• **Task item**: Within the material below, find each line bearing the word "DGND" and present it.
[Entries supplied Boundary: Start]
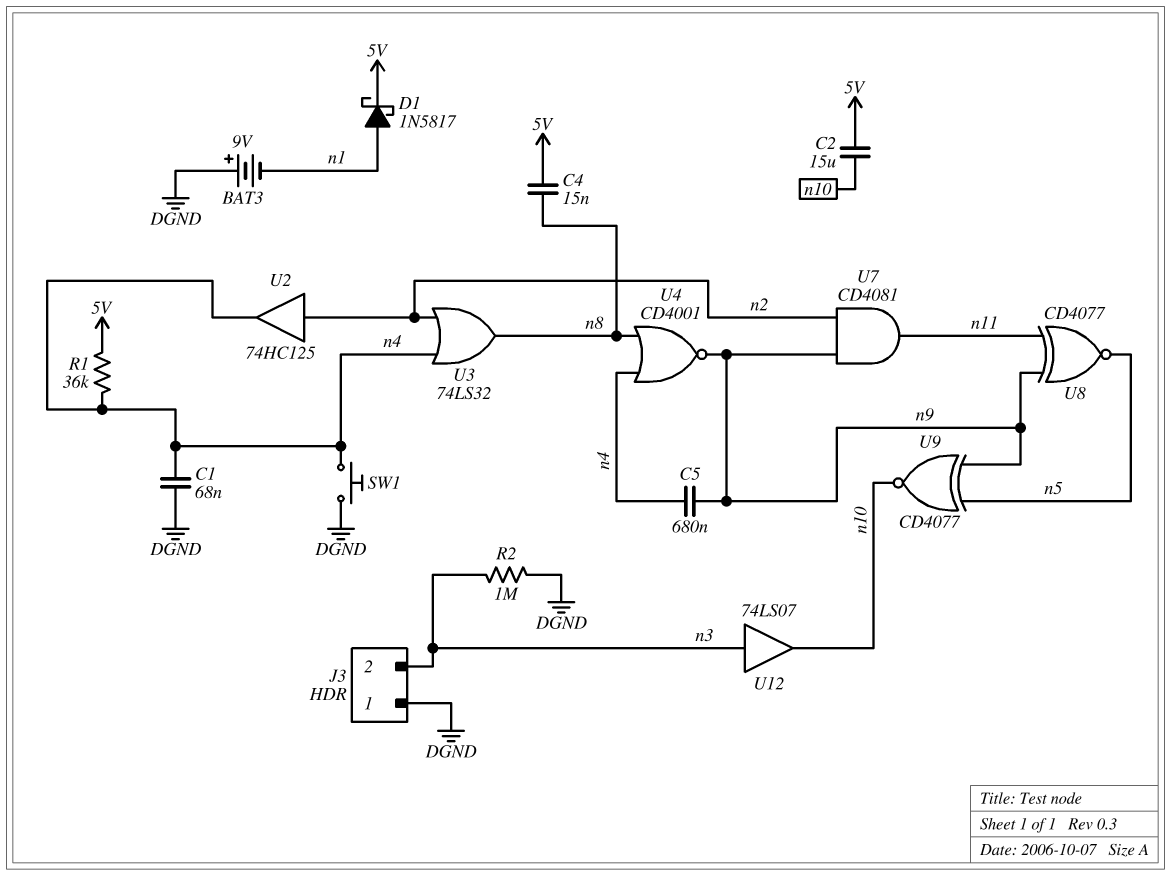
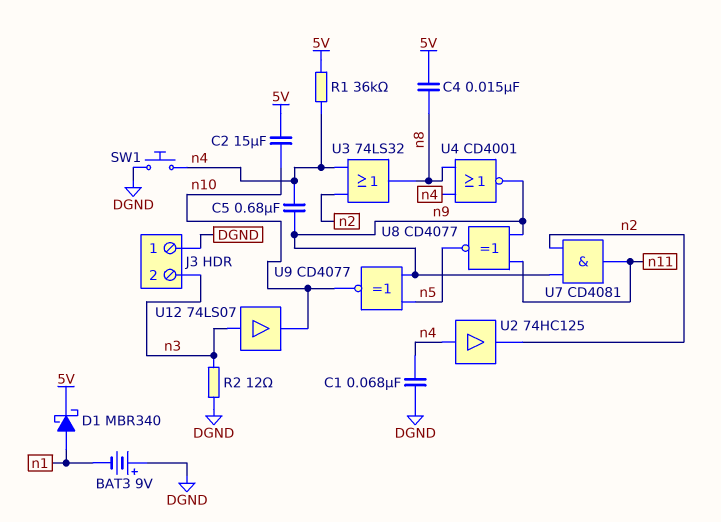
D1: schottky 1N5817 (A n1, K 5V) -> schottky MBR340 (A n1, K 5V)
R2: 1M (DGND, n3) -> 12 (DGND, n3)
U2: buffer 74HC125 (in n2, out n4) -> buffer 74HC125 (in n4, out n2)

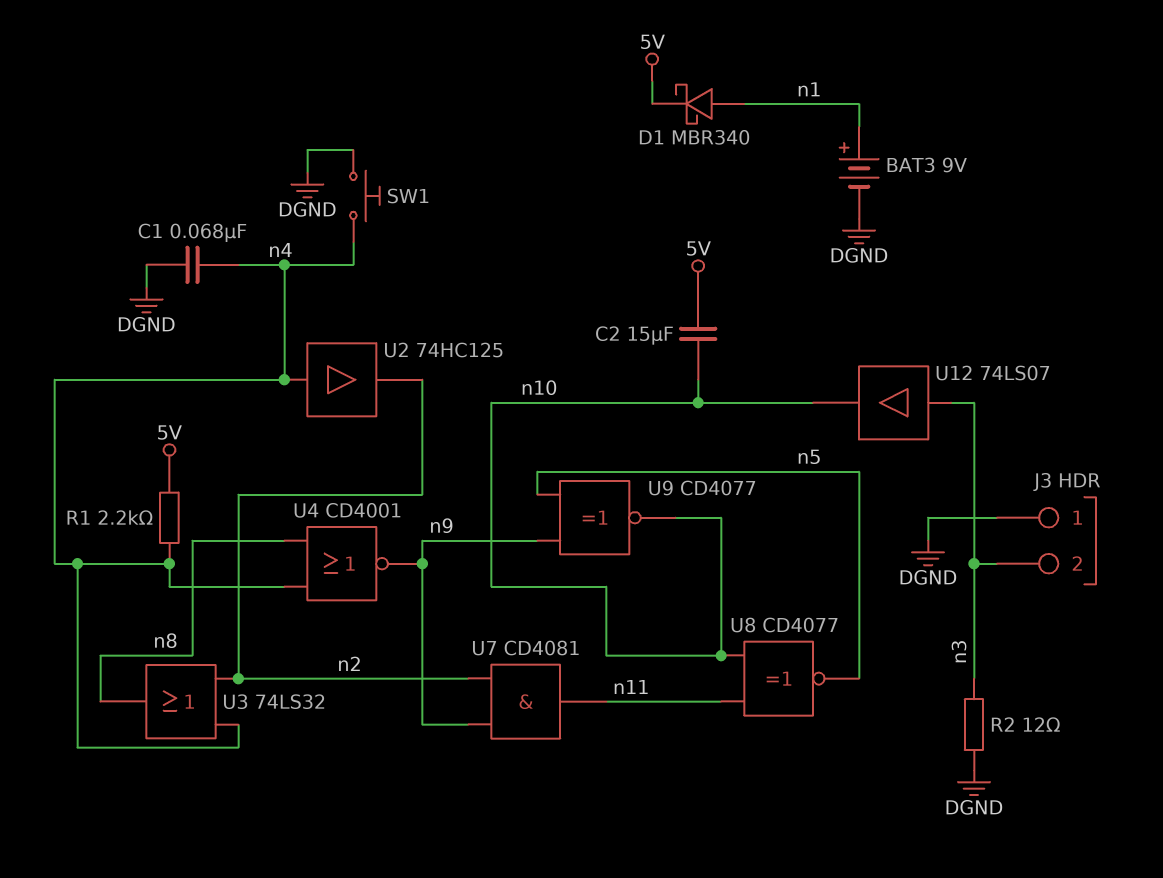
BAT3: 9V (plus DGND, minus n1) -> 9V (plus n1, minus DGND)
C4: 15nF (5V, n8) -> none
C5: 680nF (n4, n9) -> none
R1: 36k (5V, n4) -> 2.2k (5V, n4)
U8: XNOR CD4077 (in n9, in n11, out n5) -> XNOR CD4077 (in n10, in n11, out n5)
[Entries supplied Boundary: End]
• **Exercise result**:
R2: 1M (DGND, n3) -> 12 (DGND, n3)
BAT3: 9V (plus DGND, minus n1) -> 9V (plus n1, minus DGND)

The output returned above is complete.